PROBLEM TO SOLVE: Repeat the listing below line by line, exactly, leaving its pictures behind.

————

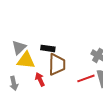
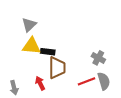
gray triangle: (19, 47) -> (29, 25), moved
yellow triangle: (26, 60) -> (31, 46), moved

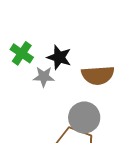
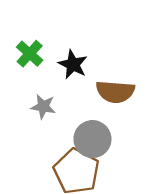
gray star: (44, 77) -> (43, 107), moved

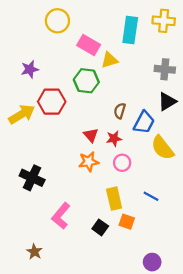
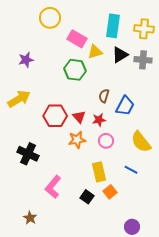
yellow cross: (164, 21) -> (144, 29), moved
red hexagon: (52, 102) -> (55, 116), moved
black triangle: (167, 102) -> (120, 55), moved
yellow semicircle: (162, 148) -> (141, 142), moved
orange square: (127, 222) -> (110, 192), turned 32

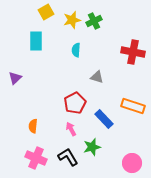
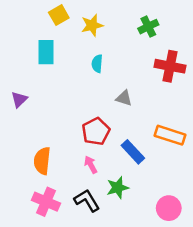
green cross: (94, 21) -> (148, 27), moved
orange semicircle: (33, 126) -> (42, 161), size x1.5

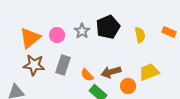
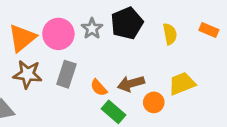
pink circle: (57, 35) -> (58, 34), size x1.5

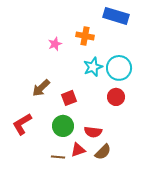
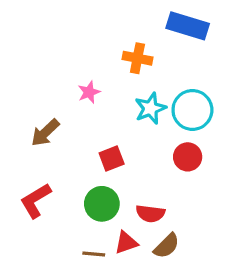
pink star: (55, 44) -> (89, 92), moved
brown arrow: (41, 88) -> (45, 133), moved

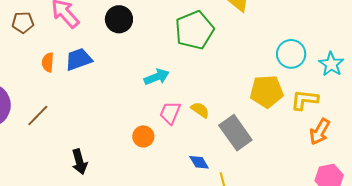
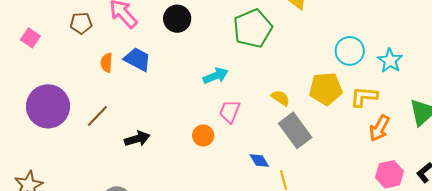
blue trapezoid: (79, 59) -> (137, 59), turned 48
yellow semicircle: (200, 110) -> (280, 98), moved
black arrow: (79, 162) -> (137, 139), moved, turned -90

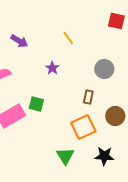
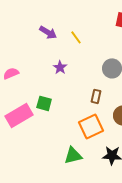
purple arrow: (19, 41) -> (48, 32), moved
green triangle: (65, 156) -> (73, 155), turned 48

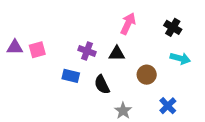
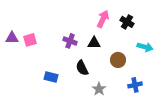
black cross: (173, 27) -> (127, 22), moved
blue rectangle: (71, 76) -> (51, 77), moved
blue cross: (168, 106) -> (135, 85), turned 32

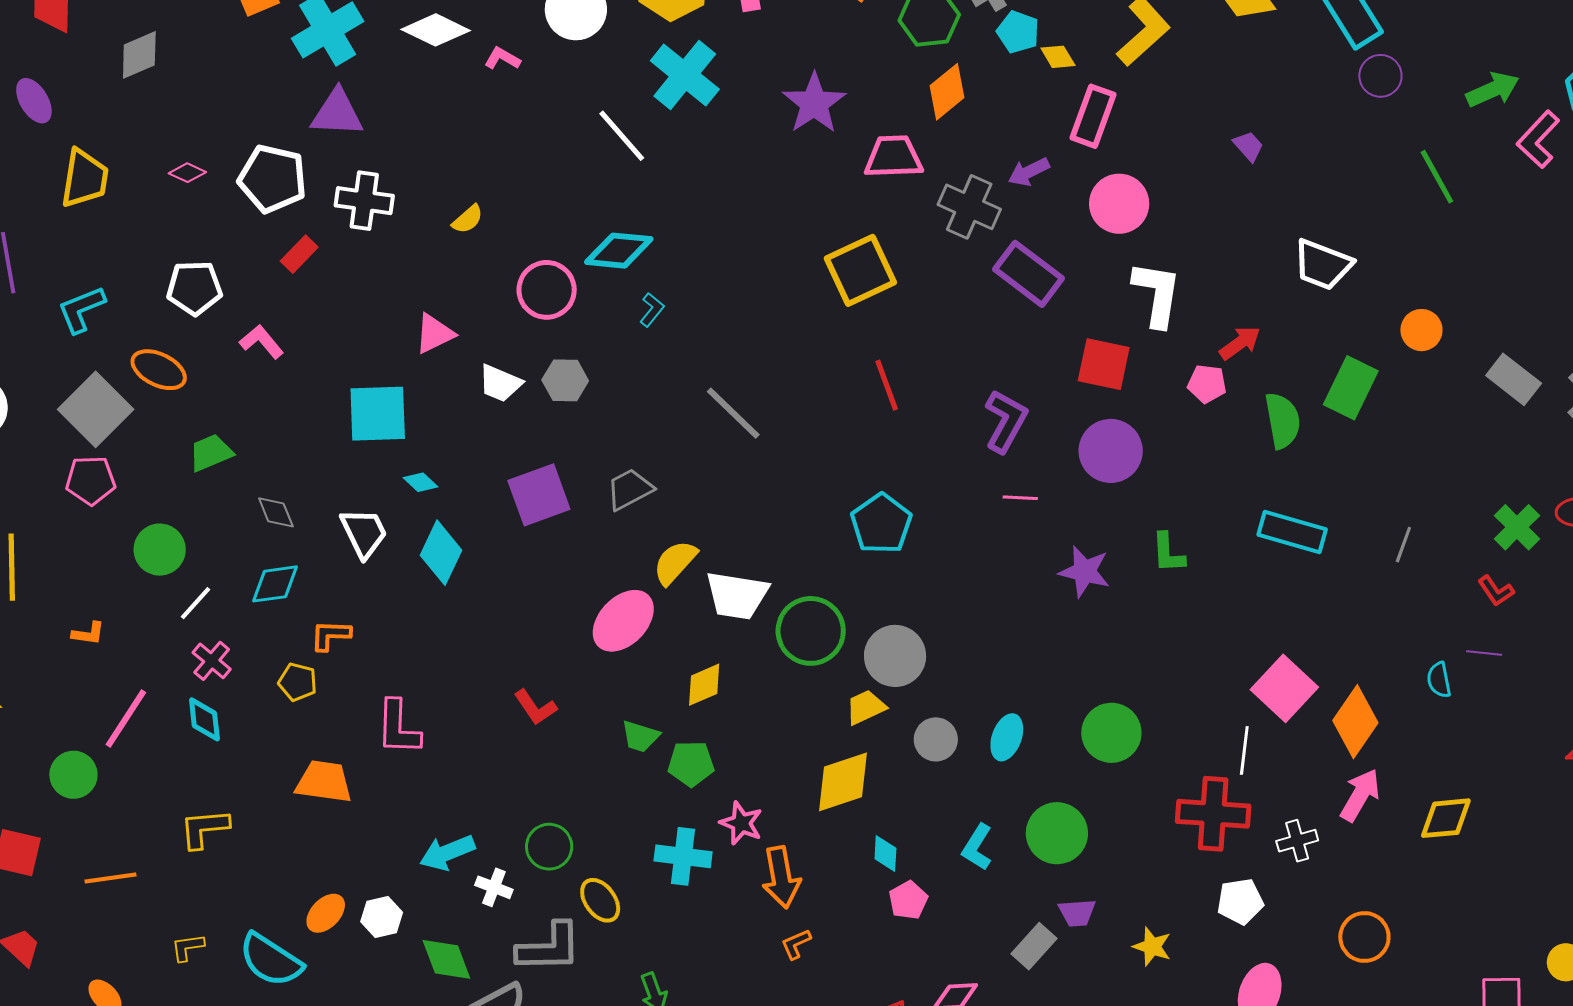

————

SOLVED EXERCISE:
gray triangle: (19, 47) -> (29, 25), moved
yellow triangle: (26, 60) -> (31, 46), moved

gray star: (44, 77) -> (43, 107), moved

yellow cross: (164, 21) -> (144, 29), moved
red hexagon: (52, 102) -> (55, 116), moved
black triangle: (167, 102) -> (120, 55), moved
yellow semicircle: (162, 148) -> (141, 142), moved
orange square: (127, 222) -> (110, 192), turned 32

green cross: (94, 21) -> (148, 27), moved
orange semicircle: (33, 126) -> (42, 161), size x1.5

pink circle: (57, 35) -> (58, 34), size x1.5

pink star: (55, 44) -> (89, 92), moved
brown arrow: (41, 88) -> (45, 133), moved

blue trapezoid: (79, 59) -> (137, 59), turned 48
yellow semicircle: (200, 110) -> (280, 98), moved
black arrow: (79, 162) -> (137, 139), moved, turned -90

purple arrow: (19, 41) -> (48, 32), moved
green triangle: (65, 156) -> (73, 155), turned 48

black cross: (173, 27) -> (127, 22), moved
blue rectangle: (71, 76) -> (51, 77), moved
blue cross: (168, 106) -> (135, 85), turned 32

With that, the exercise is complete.